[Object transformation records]
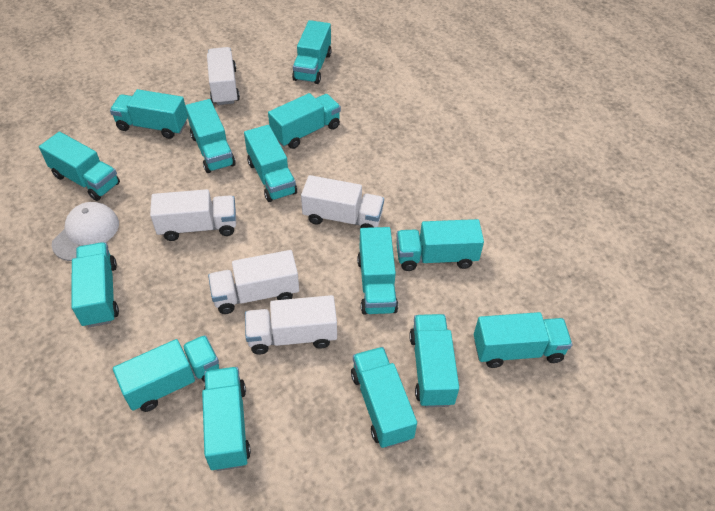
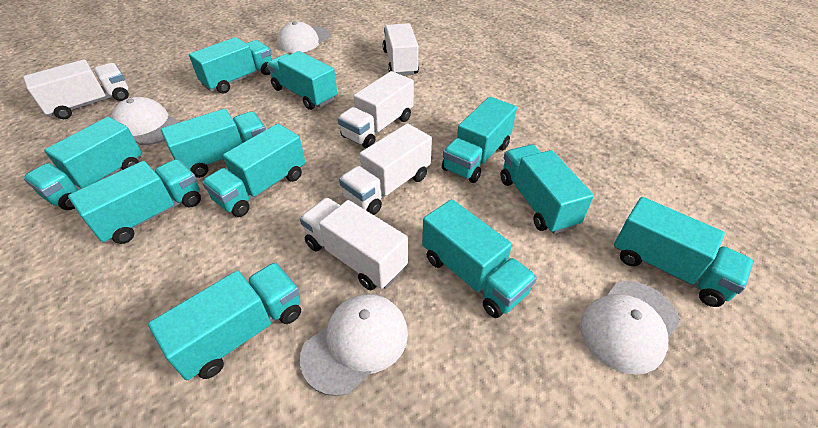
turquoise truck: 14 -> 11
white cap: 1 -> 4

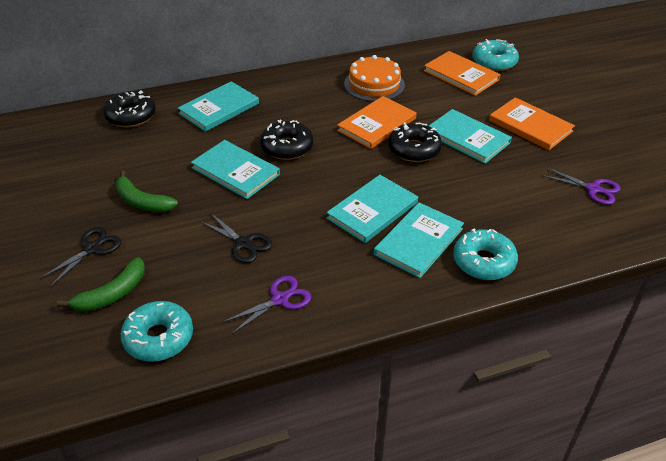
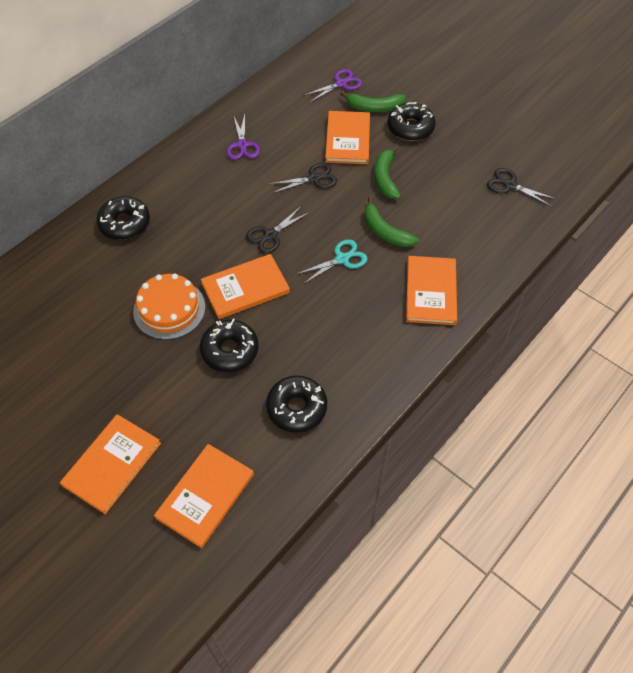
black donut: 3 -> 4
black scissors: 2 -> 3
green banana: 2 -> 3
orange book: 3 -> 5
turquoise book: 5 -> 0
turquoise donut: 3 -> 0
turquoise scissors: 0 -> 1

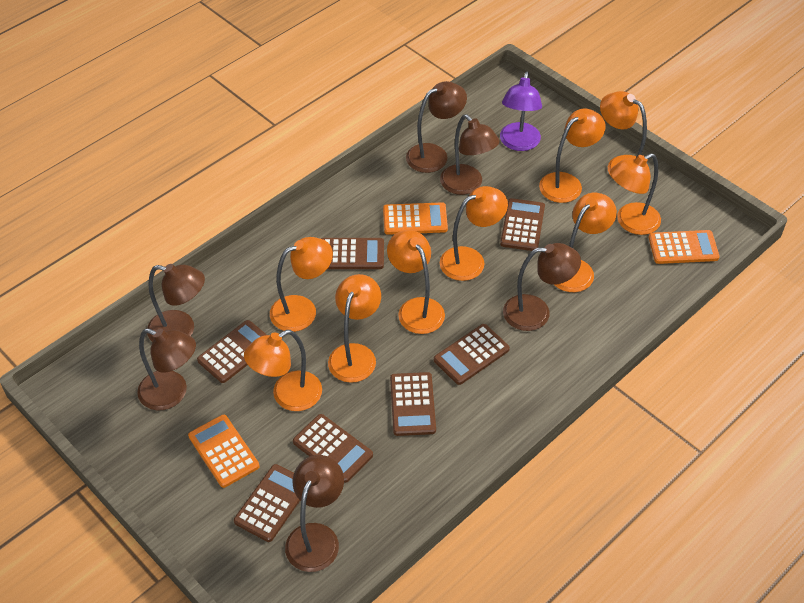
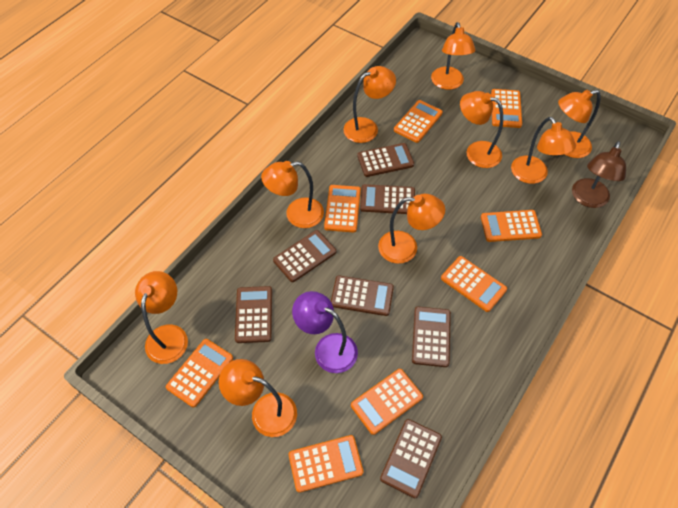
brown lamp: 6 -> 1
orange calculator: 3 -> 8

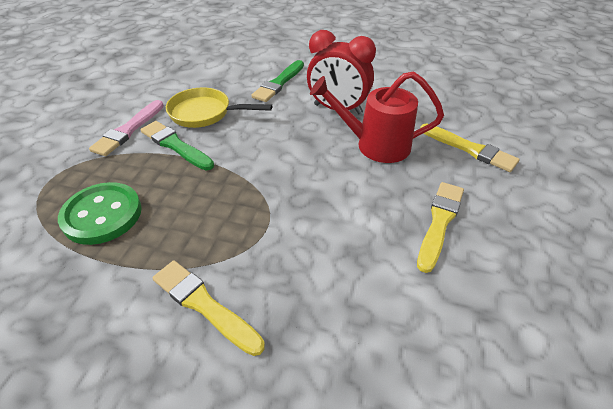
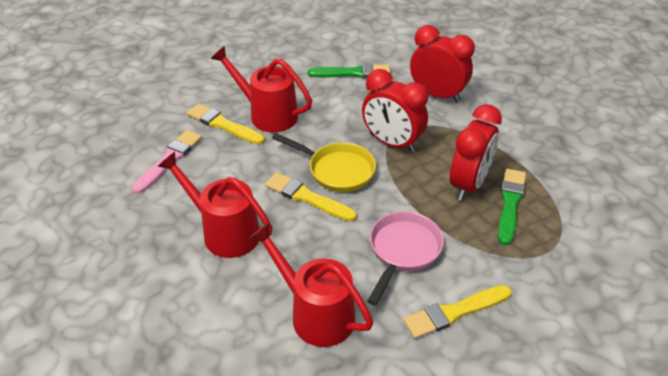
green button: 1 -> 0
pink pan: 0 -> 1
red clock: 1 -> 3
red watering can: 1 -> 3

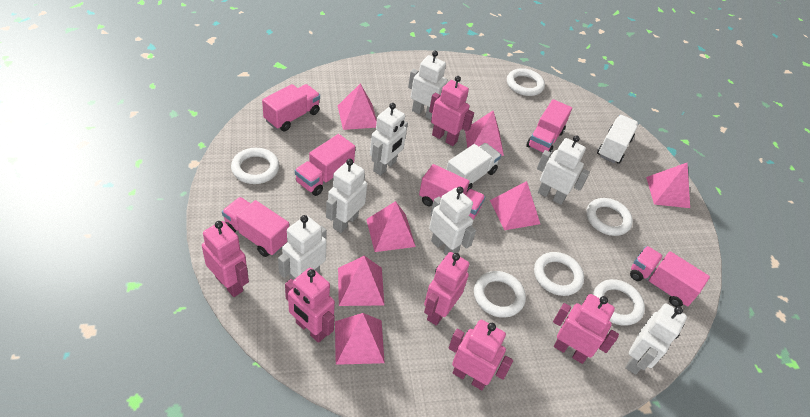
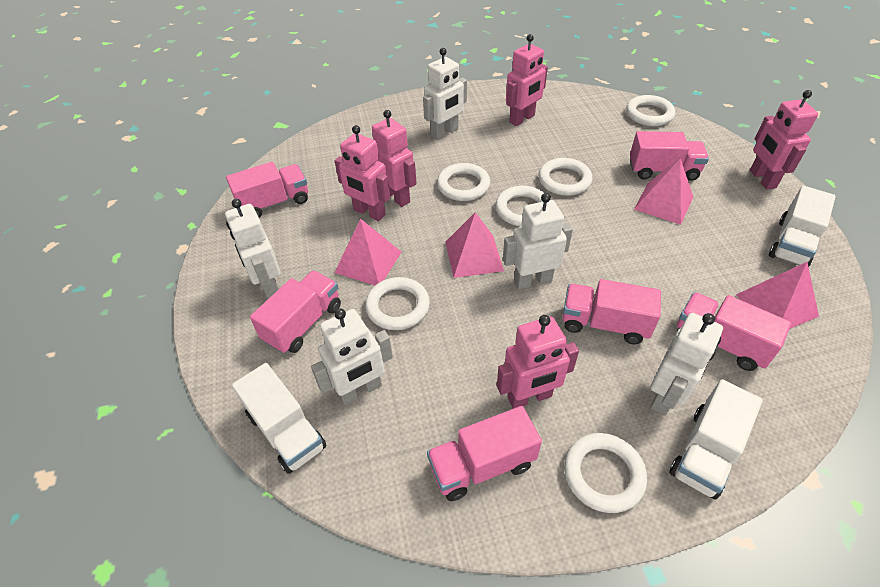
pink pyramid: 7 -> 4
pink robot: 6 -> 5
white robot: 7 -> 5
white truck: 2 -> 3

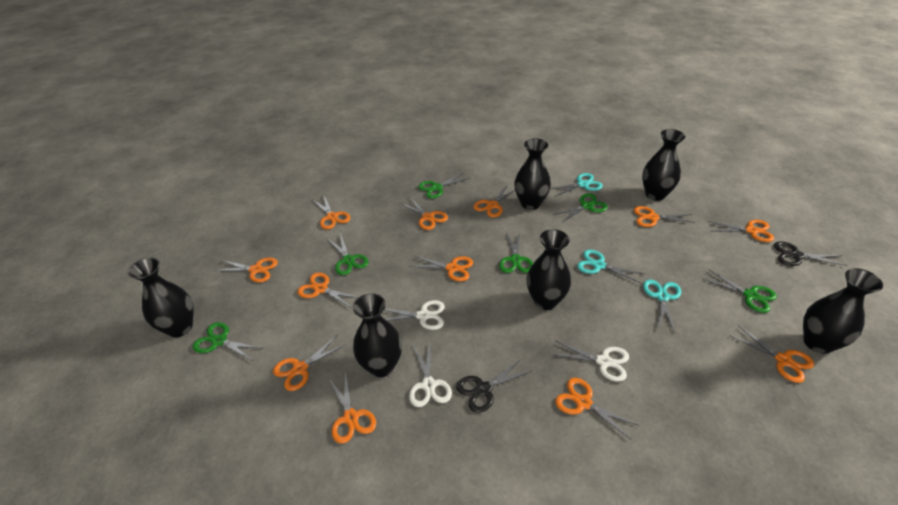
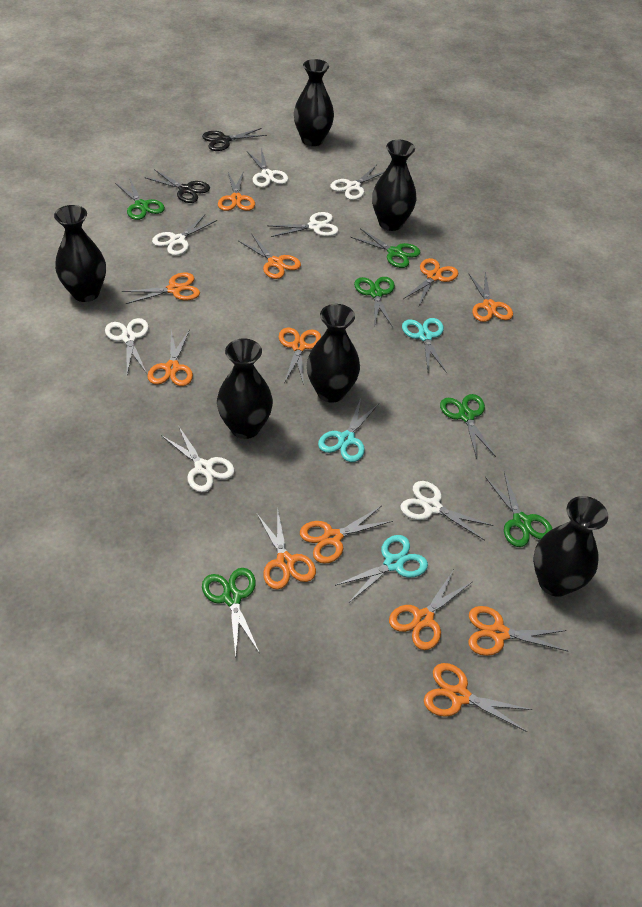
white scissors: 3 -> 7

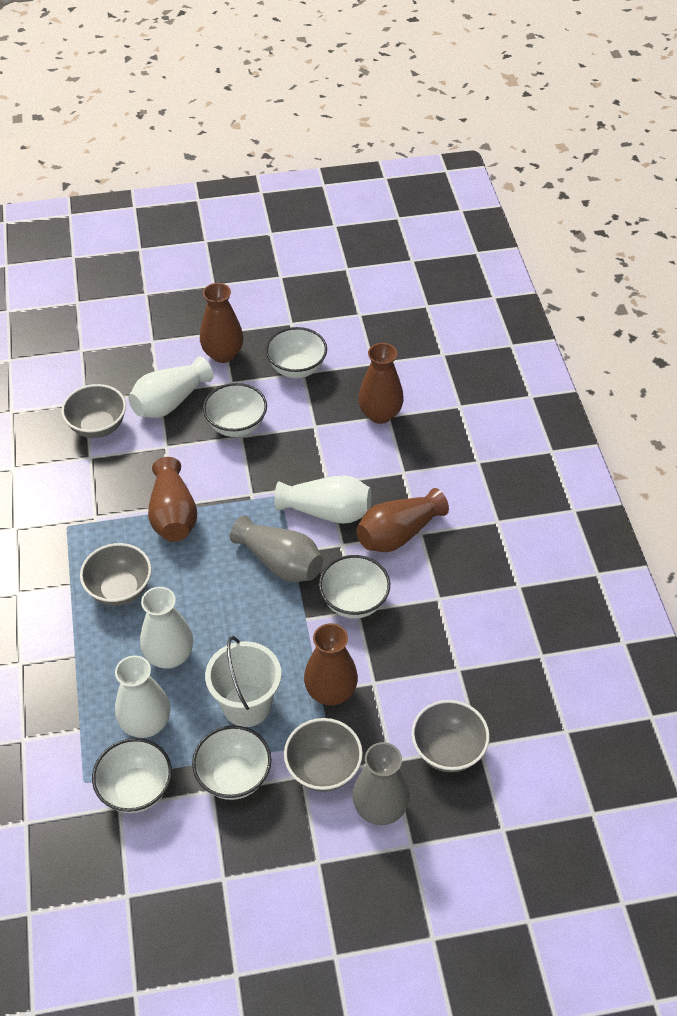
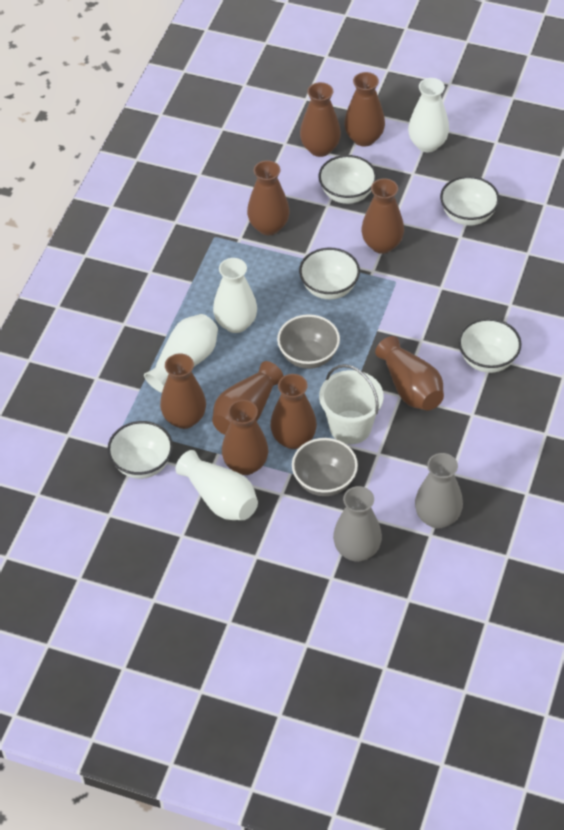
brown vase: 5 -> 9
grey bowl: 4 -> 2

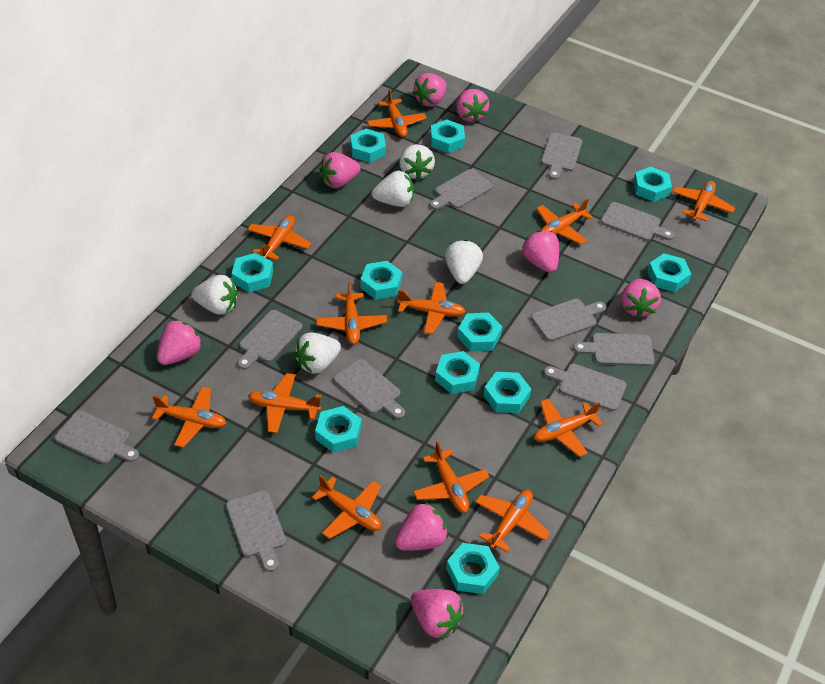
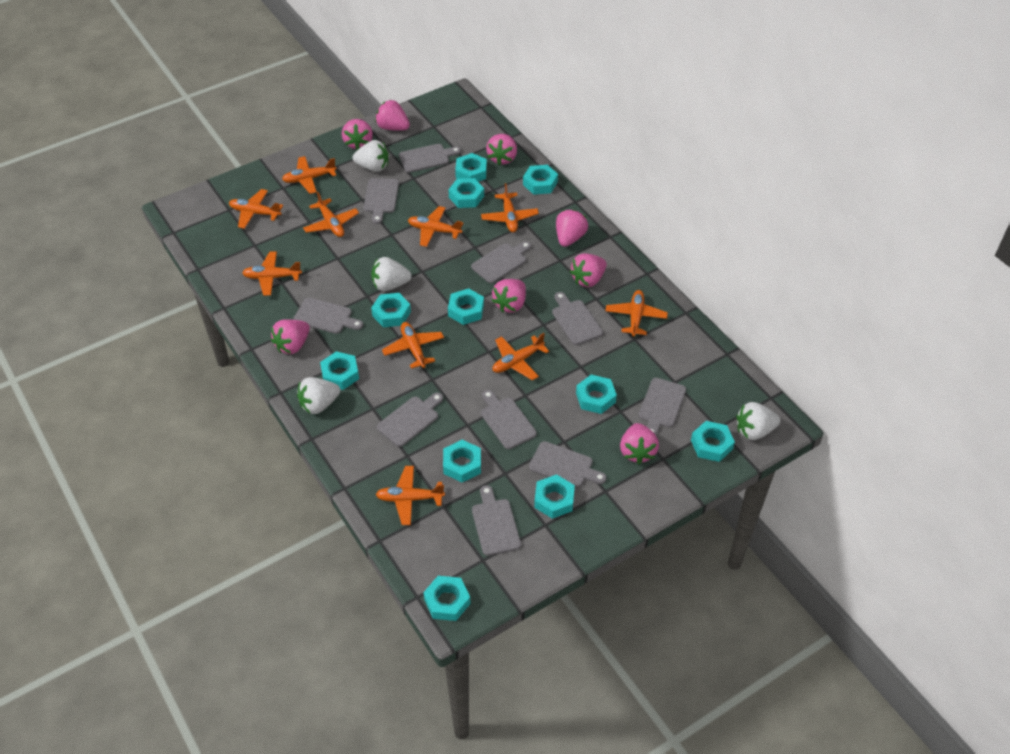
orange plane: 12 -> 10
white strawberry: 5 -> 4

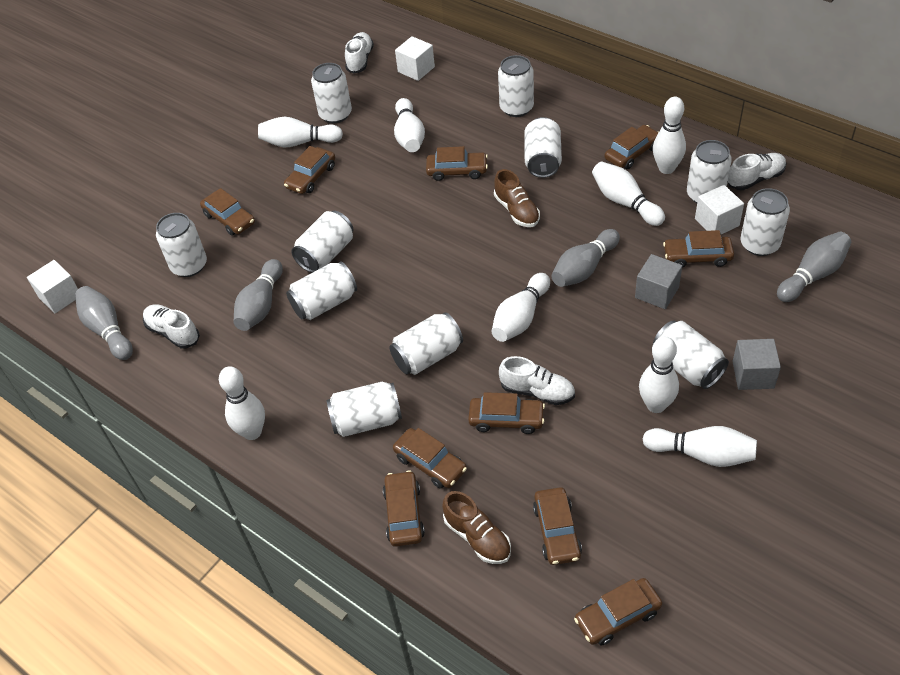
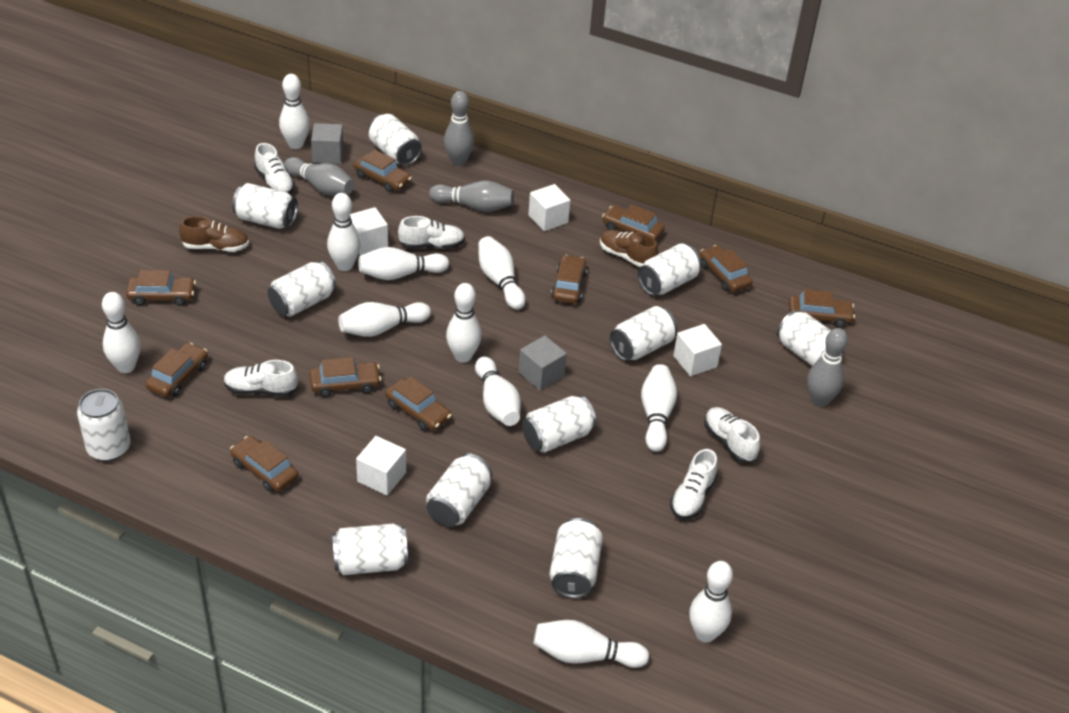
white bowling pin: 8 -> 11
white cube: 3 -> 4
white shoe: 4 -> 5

EXERCISE PROMPT -
Find and copy each line above holding "turquoise".

OUTPUT OF THE EXERCISE -
turquoise truck: 14 -> 11
turquoise book: 5 -> 0
turquoise donut: 3 -> 0
turquoise scissors: 0 -> 1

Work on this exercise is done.